**WHAT IS REQUIRED:** Output each record below exactly as it stands, leaving out the pictures.
[Opening DATA SHOWN section]
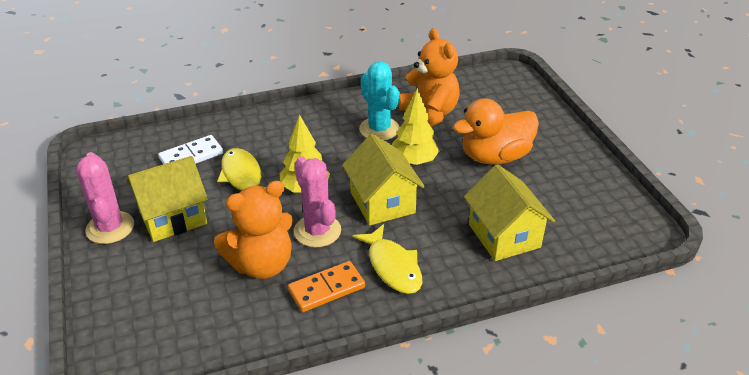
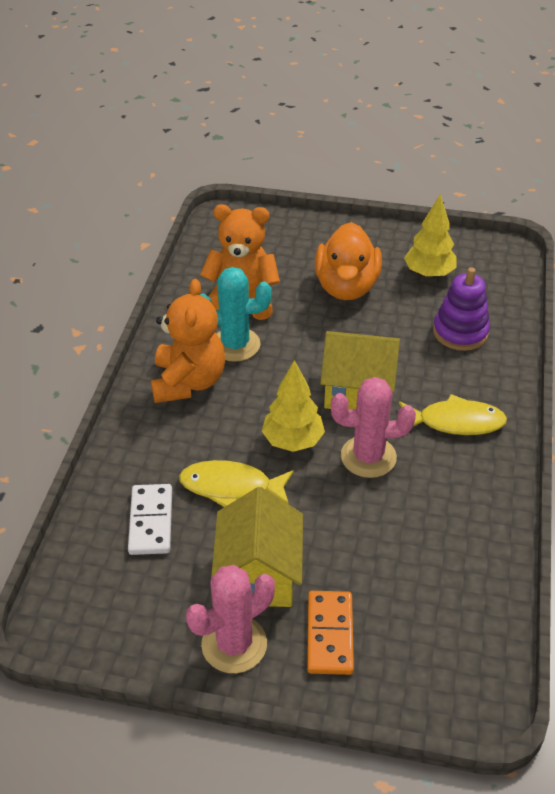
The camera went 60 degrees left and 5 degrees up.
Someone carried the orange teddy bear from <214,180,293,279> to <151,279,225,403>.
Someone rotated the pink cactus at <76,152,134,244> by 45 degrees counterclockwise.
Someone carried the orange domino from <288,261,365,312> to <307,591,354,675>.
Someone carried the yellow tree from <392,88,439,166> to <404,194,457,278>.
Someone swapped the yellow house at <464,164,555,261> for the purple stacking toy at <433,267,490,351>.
[Closing DATA SHOWN section]
**COMPLETED EXERCISE:**
The camera went 60 degrees left and 5 degrees up.
Someone carried the orange teddy bear from <214,180,293,279> to <151,279,225,403>.
Someone rotated the pink cactus at <76,152,134,244> by 45 degrees counterclockwise.
Someone carried the orange domino from <288,261,365,312> to <307,591,354,675>.
Someone carried the yellow tree from <392,88,439,166> to <404,194,457,278>.
Someone swapped the yellow house at <464,164,555,261> for the purple stacking toy at <433,267,490,351>.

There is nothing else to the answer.